Scan the entries for "watering". Every line that holds it is to be copied.

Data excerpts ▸
---
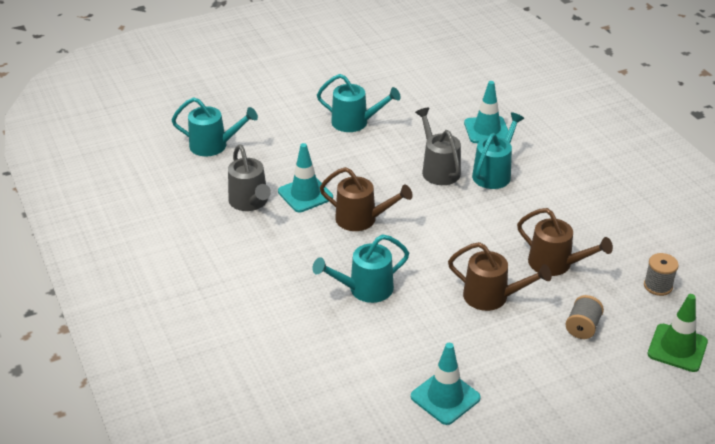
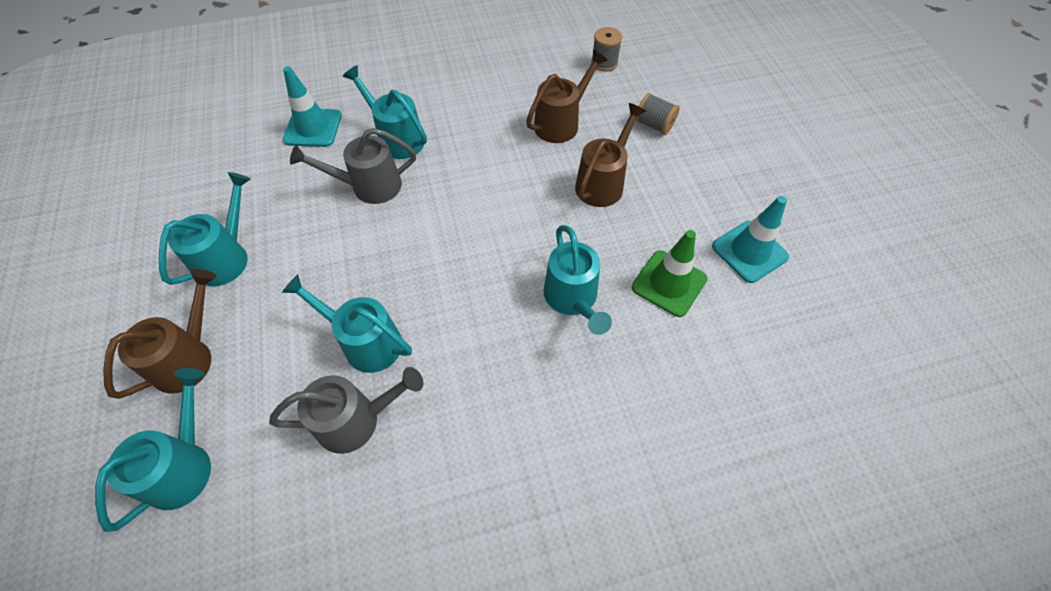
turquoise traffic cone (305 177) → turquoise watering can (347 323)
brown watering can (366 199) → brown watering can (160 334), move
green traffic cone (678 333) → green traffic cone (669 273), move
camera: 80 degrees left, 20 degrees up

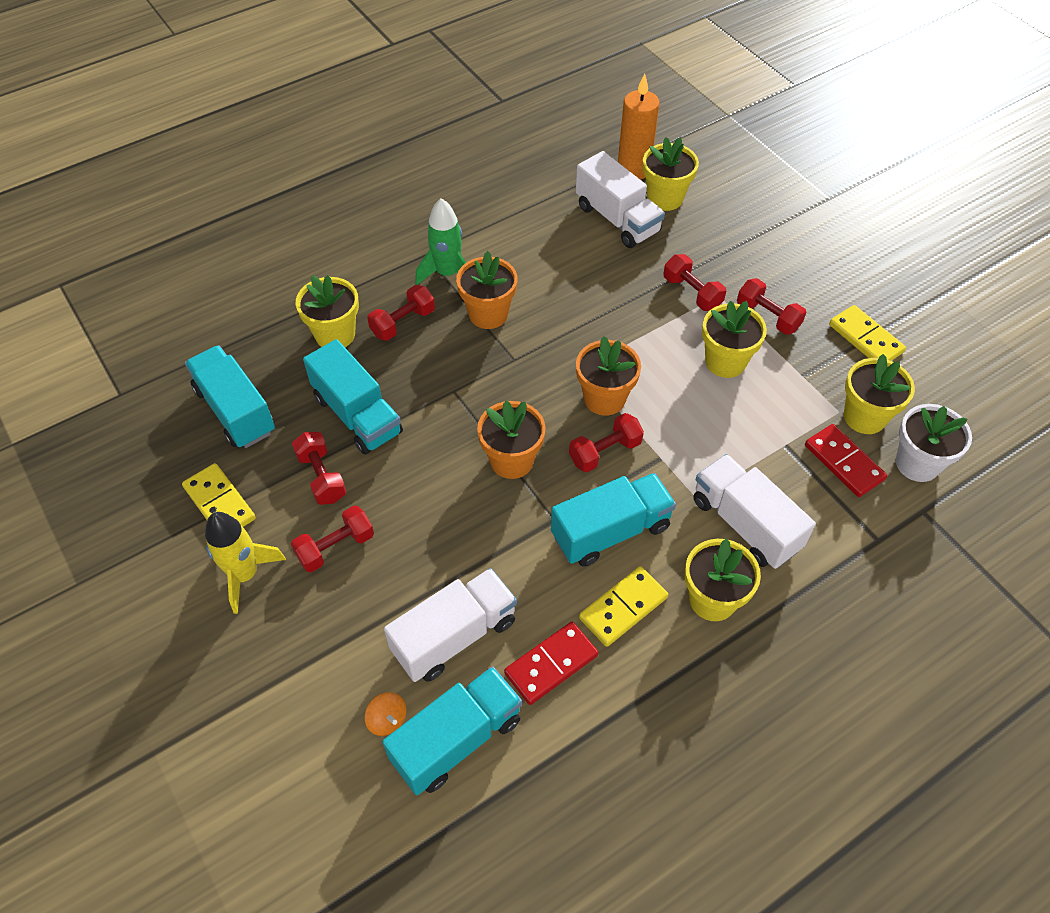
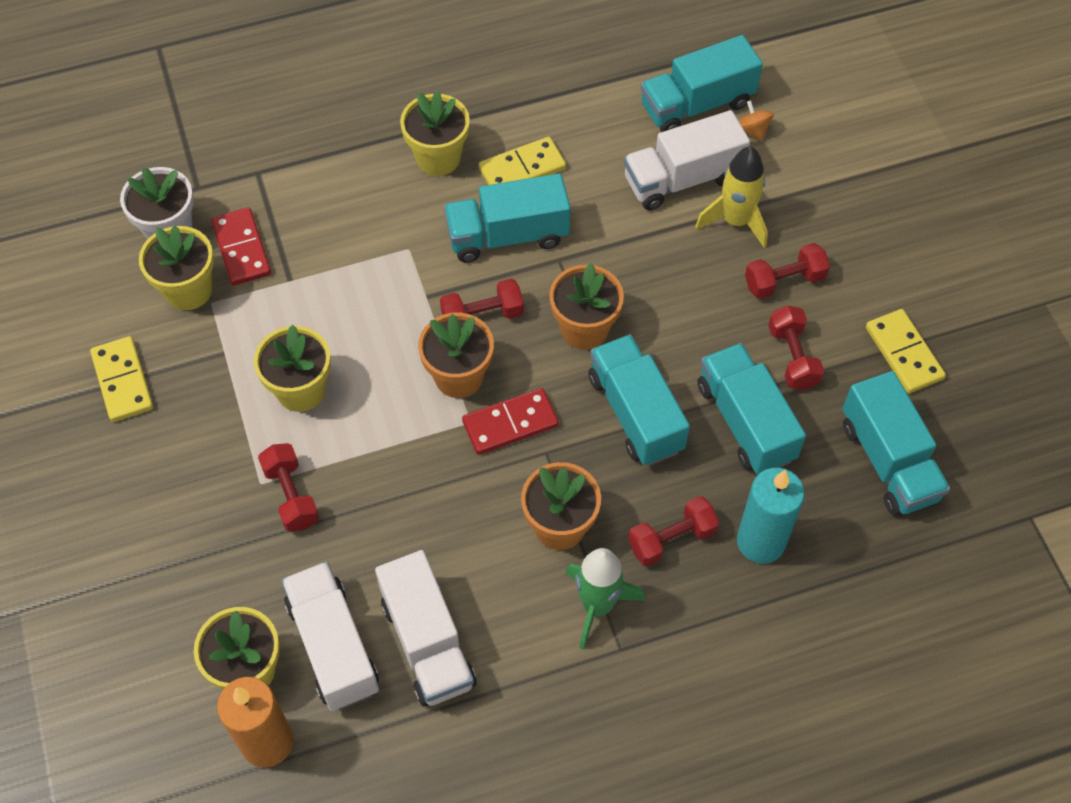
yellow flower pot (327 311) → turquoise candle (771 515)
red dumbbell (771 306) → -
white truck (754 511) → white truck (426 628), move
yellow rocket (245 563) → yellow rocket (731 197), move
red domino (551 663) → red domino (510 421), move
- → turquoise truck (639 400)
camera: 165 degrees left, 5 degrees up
---
OUTPUT OF THE EXERCISE ▸
turquoise traffic cone (305 177) → turquoise watering can (347 323)
brown watering can (366 199) → brown watering can (160 334), move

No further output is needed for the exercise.